(Task material begins)

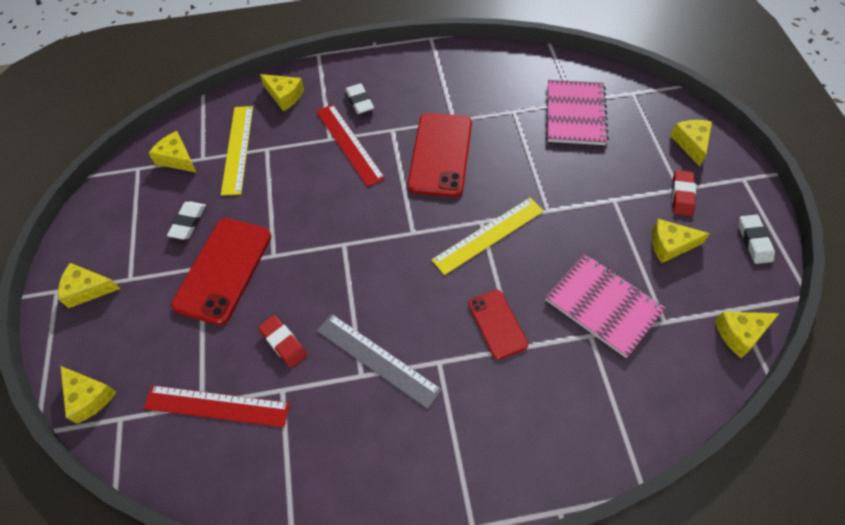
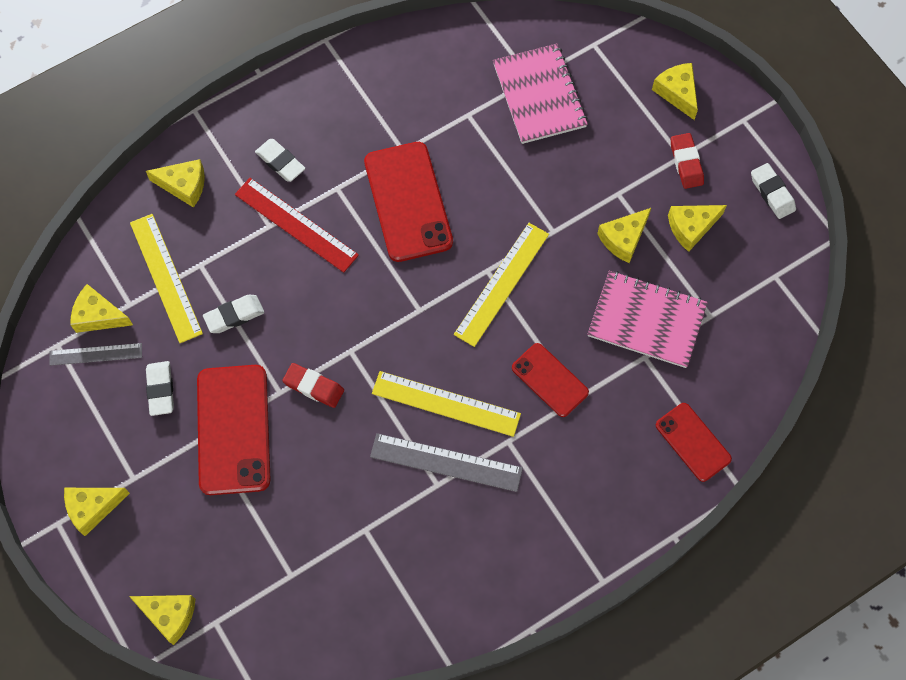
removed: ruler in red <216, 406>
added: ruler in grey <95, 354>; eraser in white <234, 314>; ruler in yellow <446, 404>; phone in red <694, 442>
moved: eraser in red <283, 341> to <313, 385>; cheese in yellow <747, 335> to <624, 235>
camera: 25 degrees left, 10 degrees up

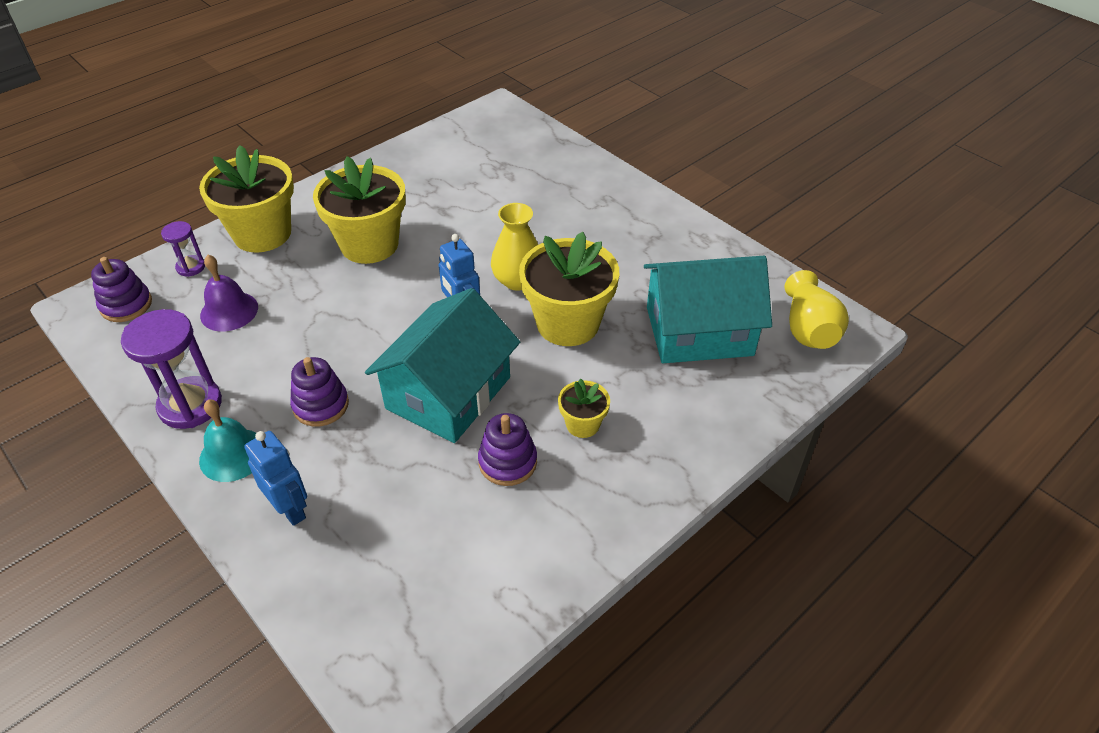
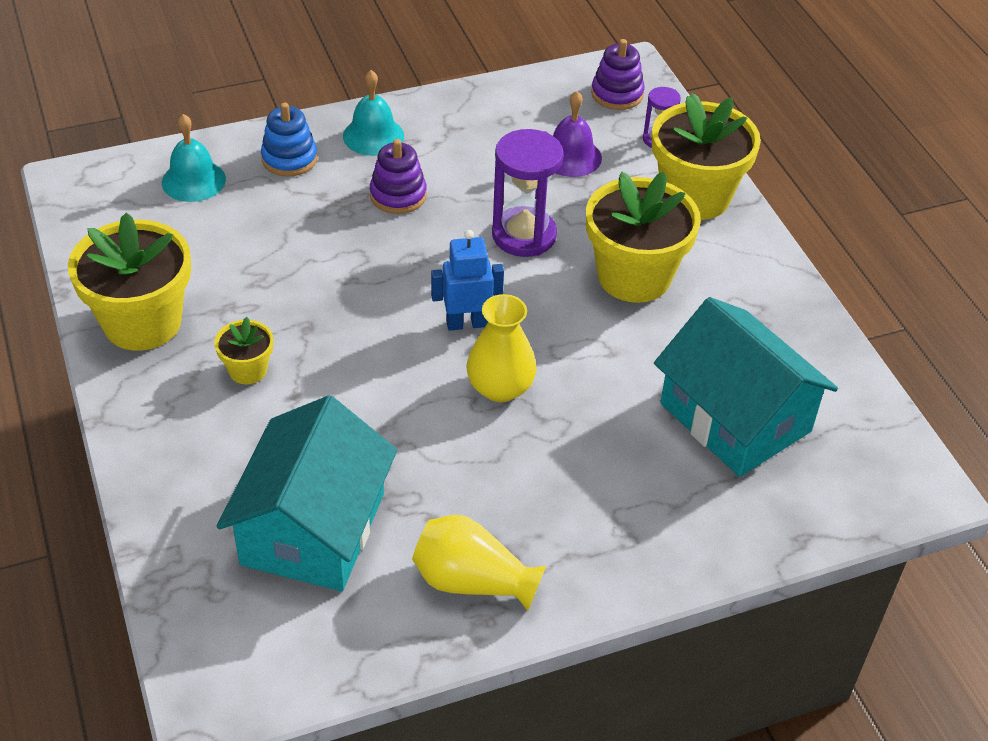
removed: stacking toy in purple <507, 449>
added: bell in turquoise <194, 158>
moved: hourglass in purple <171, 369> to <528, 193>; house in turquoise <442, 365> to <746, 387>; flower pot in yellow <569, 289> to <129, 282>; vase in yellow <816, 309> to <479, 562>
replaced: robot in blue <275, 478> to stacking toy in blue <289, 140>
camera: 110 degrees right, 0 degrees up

(Task material ends)
(Task material begins)

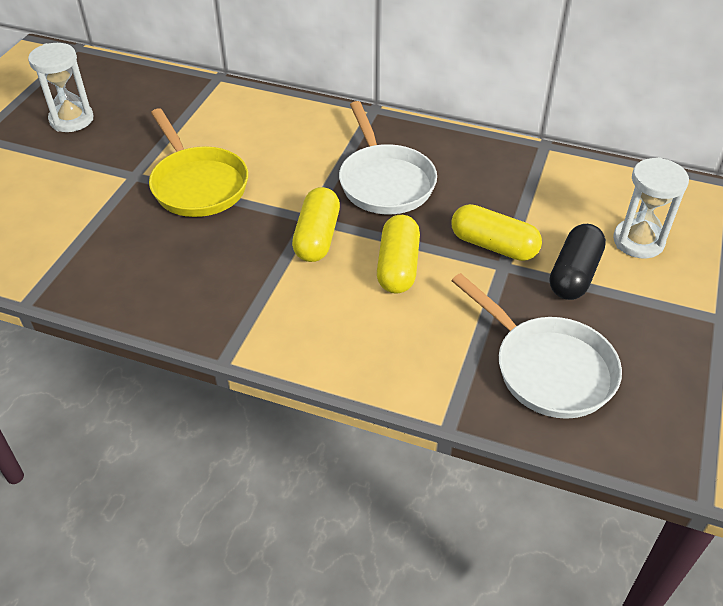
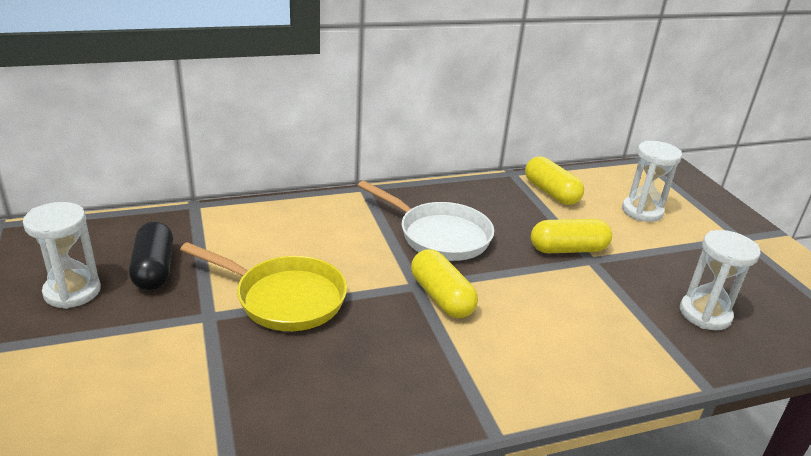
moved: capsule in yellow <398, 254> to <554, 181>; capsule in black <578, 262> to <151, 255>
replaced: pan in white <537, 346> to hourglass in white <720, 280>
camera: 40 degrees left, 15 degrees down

(Task material ends)
(Task material begins)

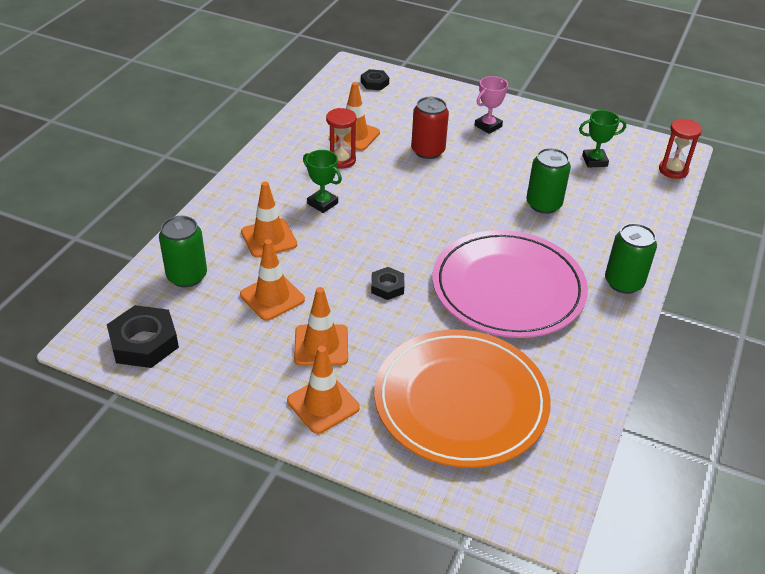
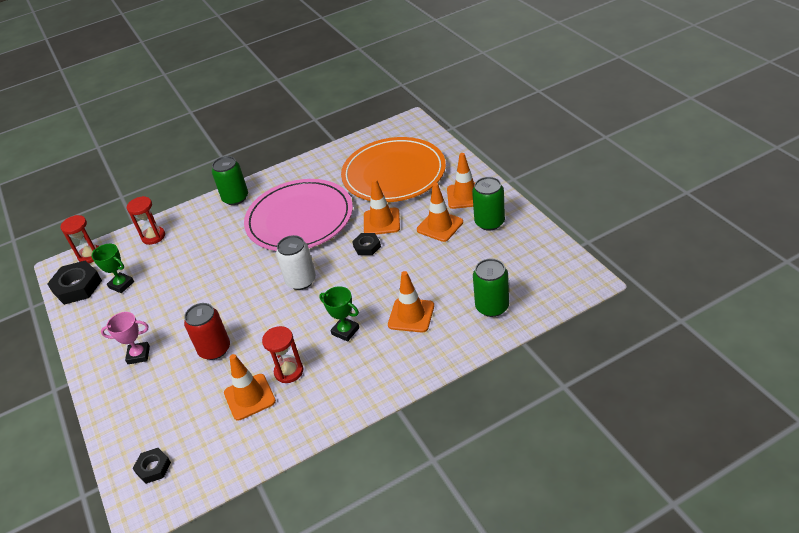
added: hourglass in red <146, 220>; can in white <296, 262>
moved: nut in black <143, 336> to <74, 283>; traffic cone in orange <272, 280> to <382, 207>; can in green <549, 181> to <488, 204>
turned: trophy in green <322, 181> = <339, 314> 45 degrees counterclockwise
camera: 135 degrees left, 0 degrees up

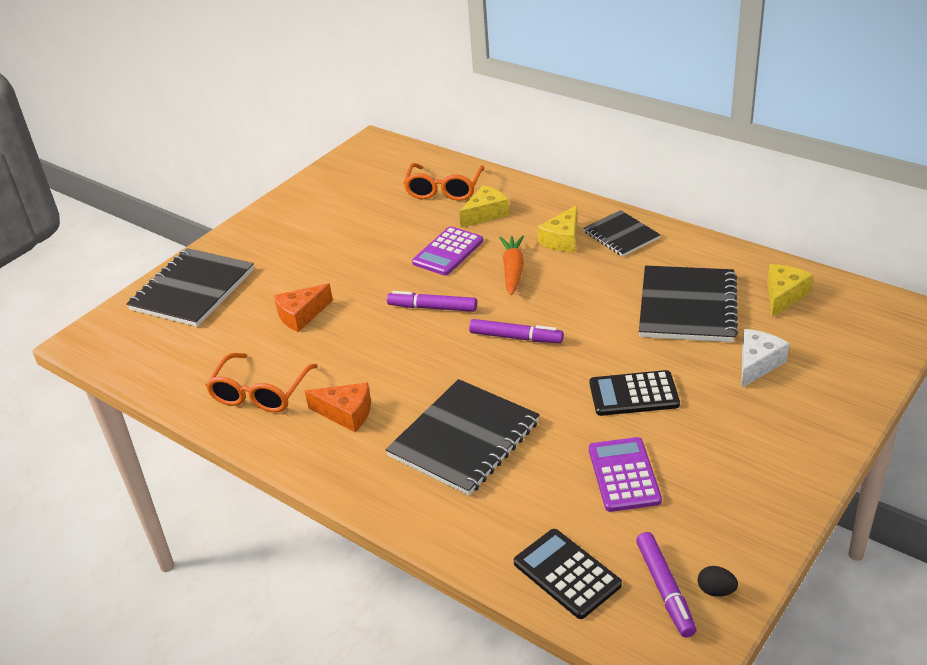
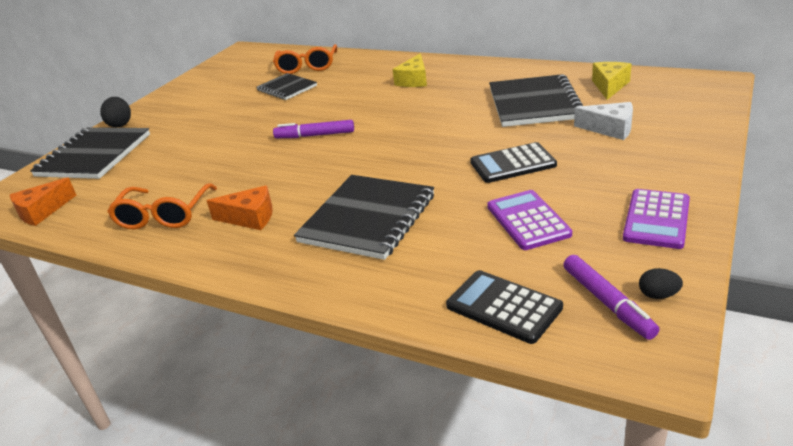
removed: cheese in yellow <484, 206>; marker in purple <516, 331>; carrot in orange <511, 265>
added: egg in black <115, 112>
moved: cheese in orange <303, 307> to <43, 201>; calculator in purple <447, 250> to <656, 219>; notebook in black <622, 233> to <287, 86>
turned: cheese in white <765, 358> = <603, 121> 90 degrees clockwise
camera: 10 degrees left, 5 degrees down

(Task material ends)

=== Exercise ===
Whenever a line in the listing above includes the word "eraser", return that line.

=== Response ===
added: ruler in grey <95, 354>; eraser in white <234, 314>; ruler in yellow <446, 404>; phone in red <694, 442>
moved: eraser in red <283, 341> to <313, 385>; cheese in yellow <747, 335> to <624, 235>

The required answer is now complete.